+++ Available records +++

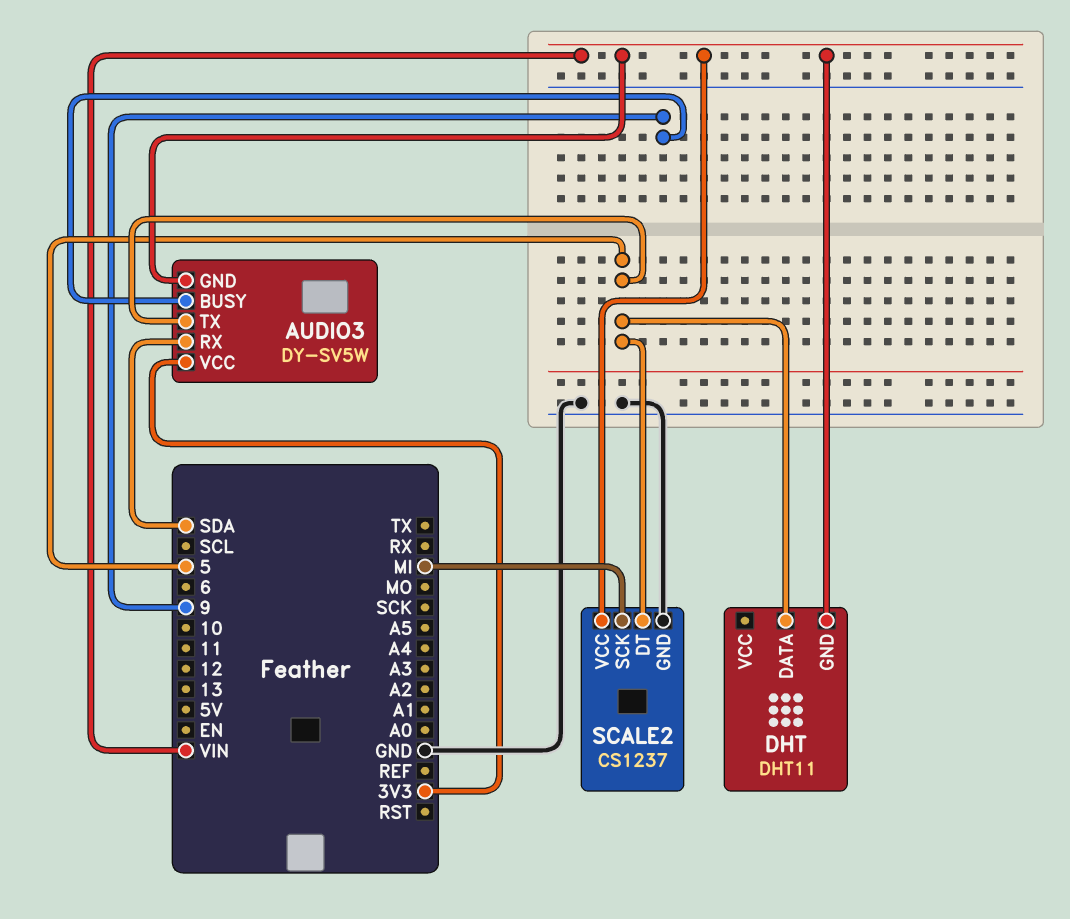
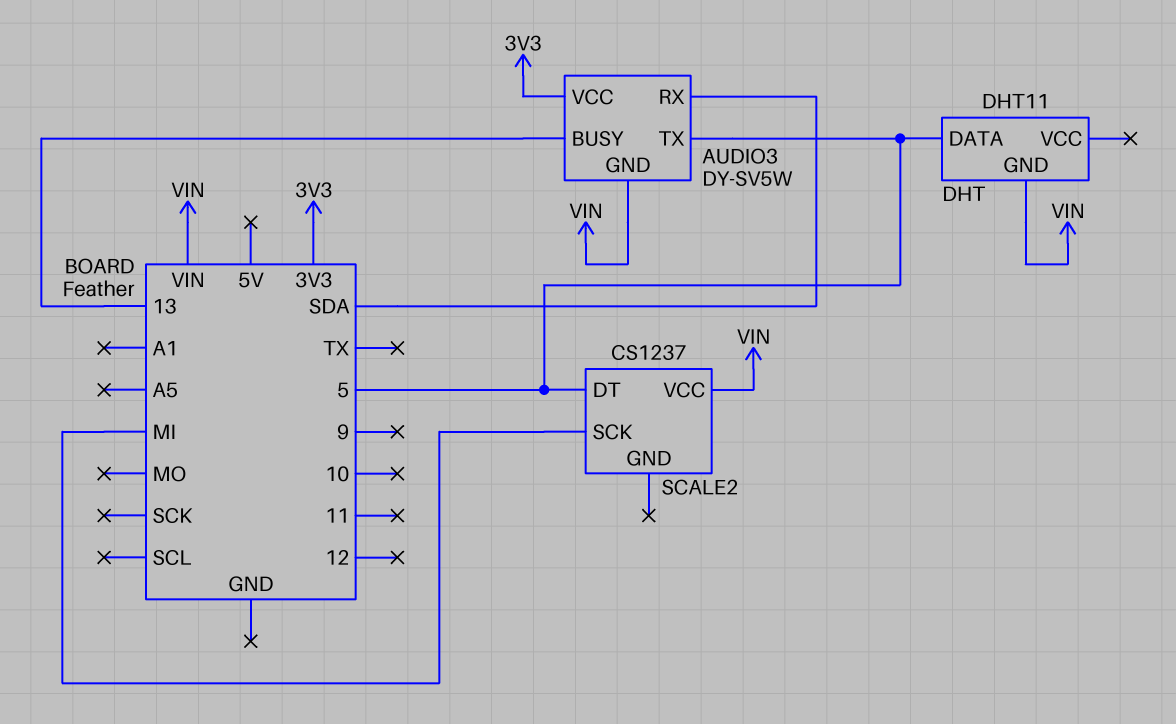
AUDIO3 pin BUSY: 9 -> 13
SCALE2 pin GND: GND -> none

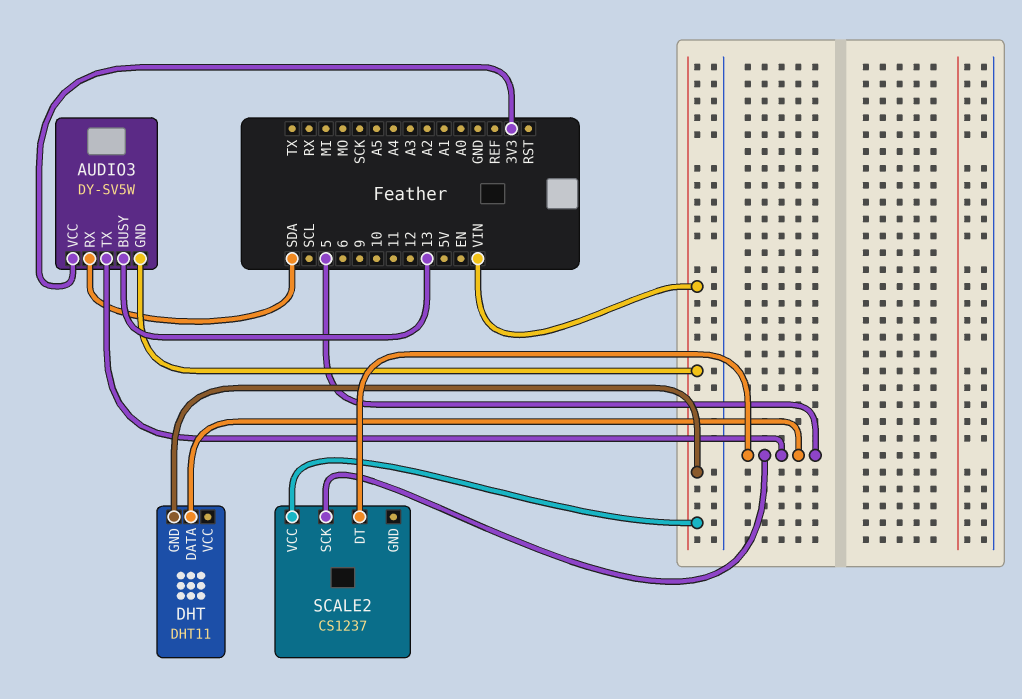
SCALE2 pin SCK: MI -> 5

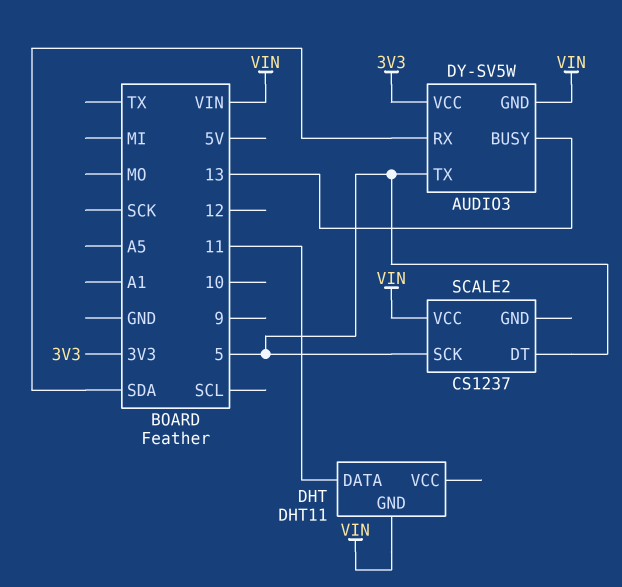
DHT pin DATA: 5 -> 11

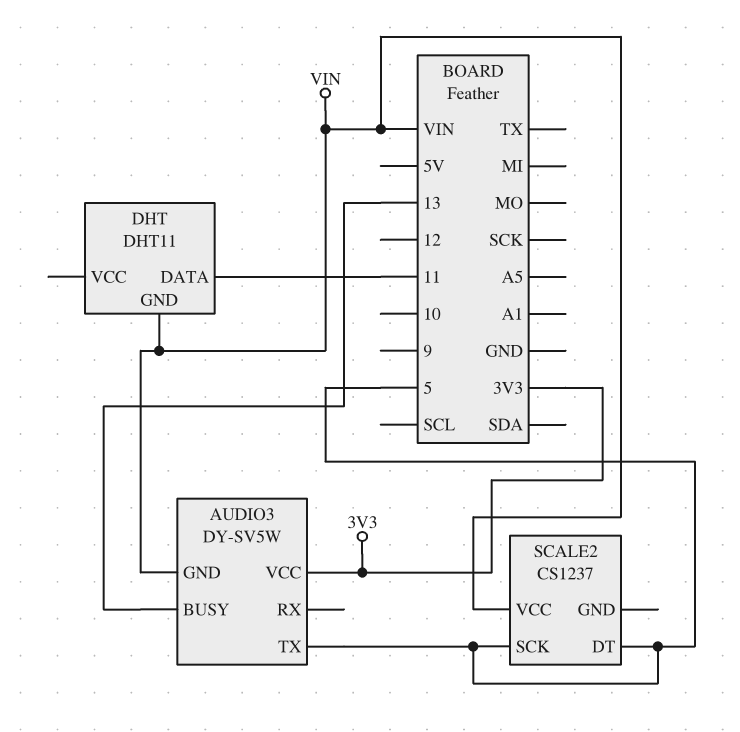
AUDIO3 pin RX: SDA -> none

+++

Exactly the lines from the one containing "SCALE2 pin SCK: MI -> 5" to the end of the records above, both end lines included, are to be printed, and no pictures with them.

SCALE2 pin SCK: MI -> 5

DHT pin DATA: 5 -> 11

AUDIO3 pin RX: SDA -> none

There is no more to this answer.